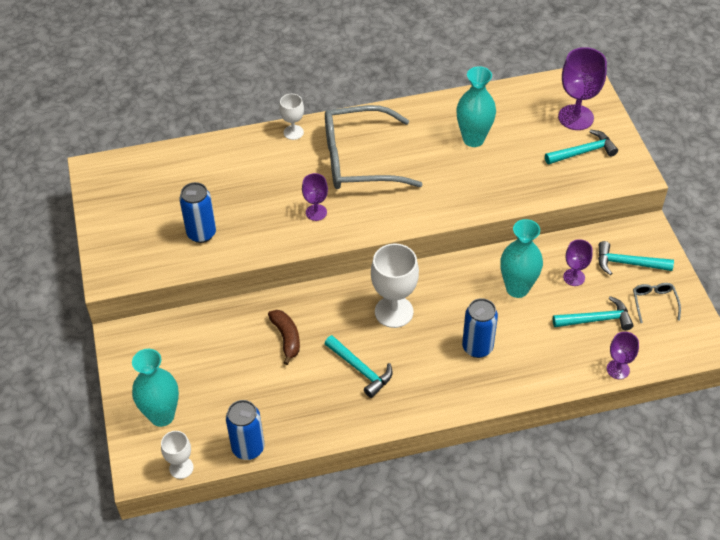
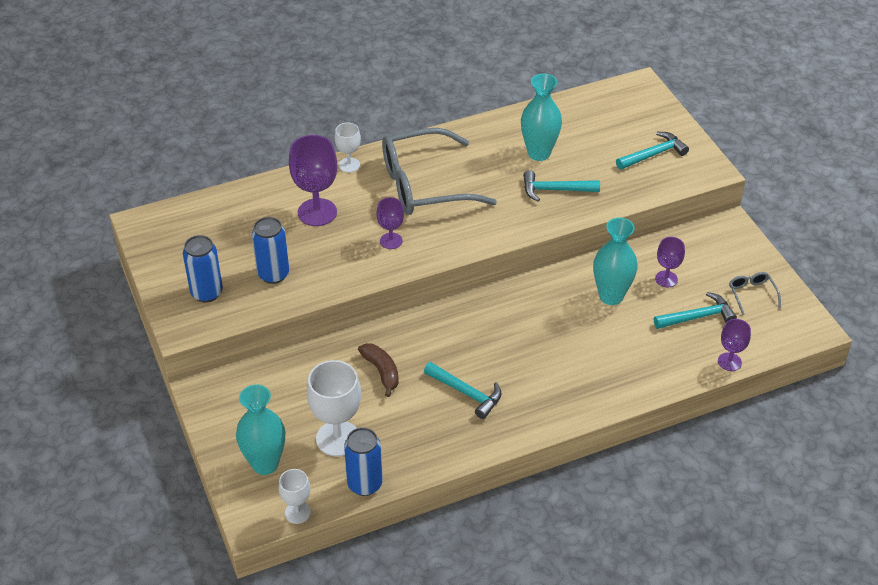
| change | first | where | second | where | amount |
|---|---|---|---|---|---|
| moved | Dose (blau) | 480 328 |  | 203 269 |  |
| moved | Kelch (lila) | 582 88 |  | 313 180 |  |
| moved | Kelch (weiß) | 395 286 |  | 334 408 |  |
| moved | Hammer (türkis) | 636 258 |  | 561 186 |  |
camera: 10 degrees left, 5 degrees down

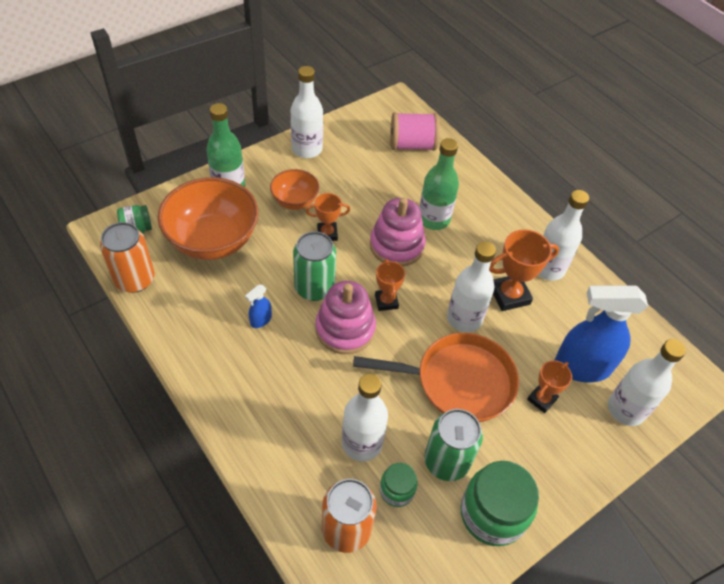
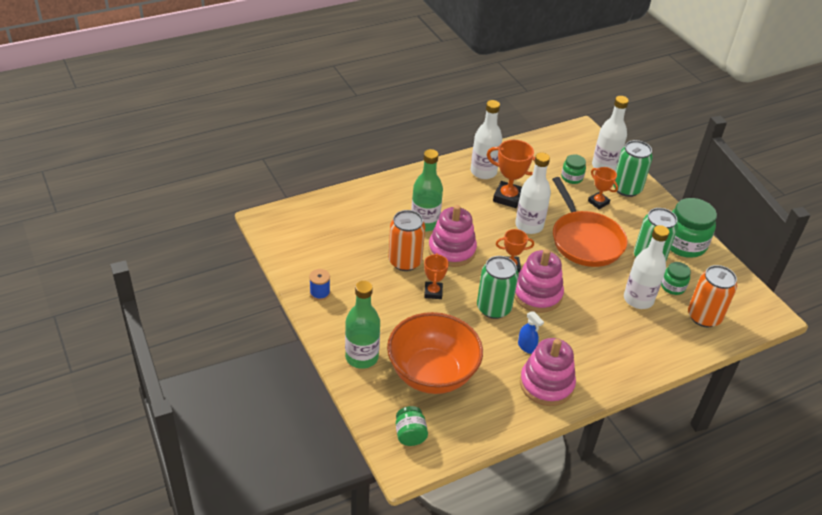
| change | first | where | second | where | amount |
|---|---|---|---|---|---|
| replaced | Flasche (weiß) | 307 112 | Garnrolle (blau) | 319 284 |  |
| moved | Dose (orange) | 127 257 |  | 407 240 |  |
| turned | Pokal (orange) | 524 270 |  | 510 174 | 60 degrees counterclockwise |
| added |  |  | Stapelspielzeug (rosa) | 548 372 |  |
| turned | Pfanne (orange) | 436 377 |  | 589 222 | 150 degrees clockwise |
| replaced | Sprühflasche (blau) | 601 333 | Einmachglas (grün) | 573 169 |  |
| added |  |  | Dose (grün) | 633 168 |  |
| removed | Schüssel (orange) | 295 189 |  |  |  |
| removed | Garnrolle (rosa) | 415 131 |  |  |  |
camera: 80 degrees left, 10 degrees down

▶ **Task requirements**: Find how many lines of the entries contain "Kelch". Respond with the number only.

▶ **Written answer**: 2